## What the task requires
Lines that contain "move" are to be copied from the material, every one of them.

## Dataset extract
____
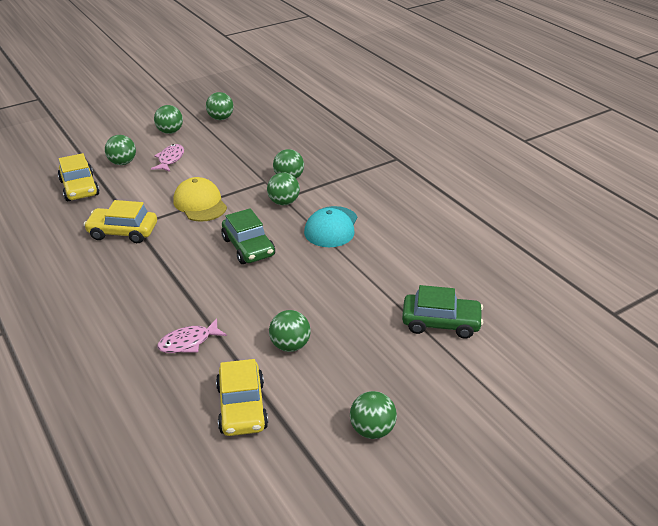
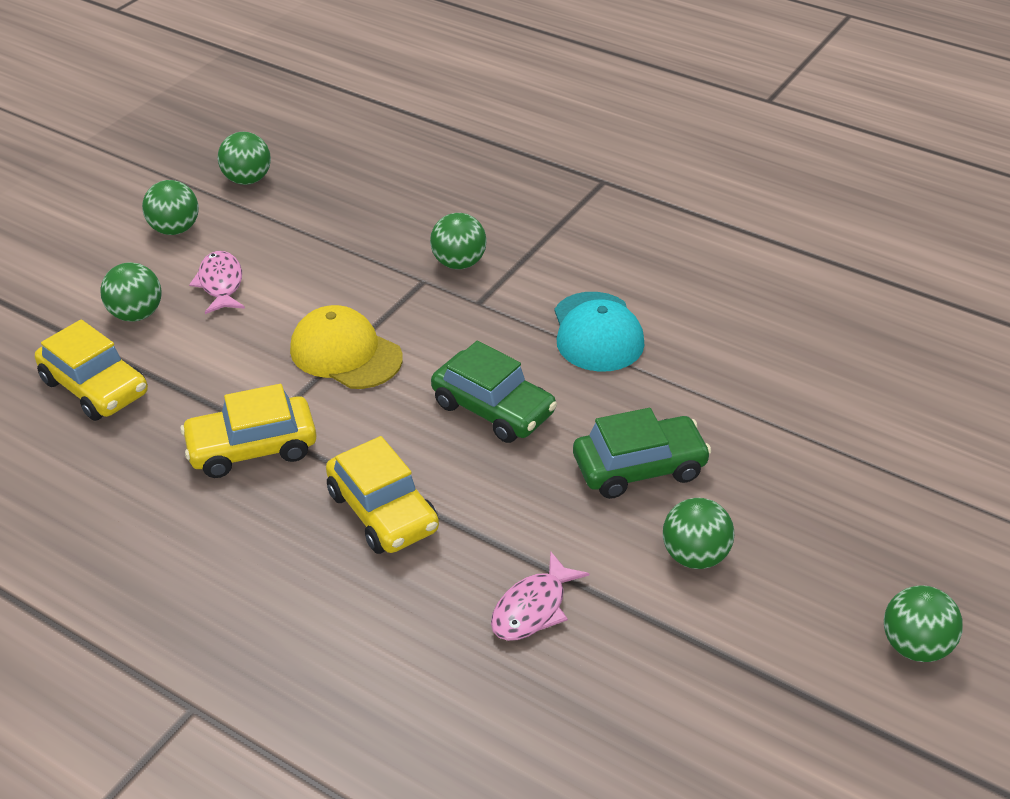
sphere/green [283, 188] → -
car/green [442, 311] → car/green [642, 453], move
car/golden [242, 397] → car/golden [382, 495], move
____
## Task answer
car/green [442, 311] → car/green [642, 453], move
car/golden [242, 397] → car/golden [382, 495], move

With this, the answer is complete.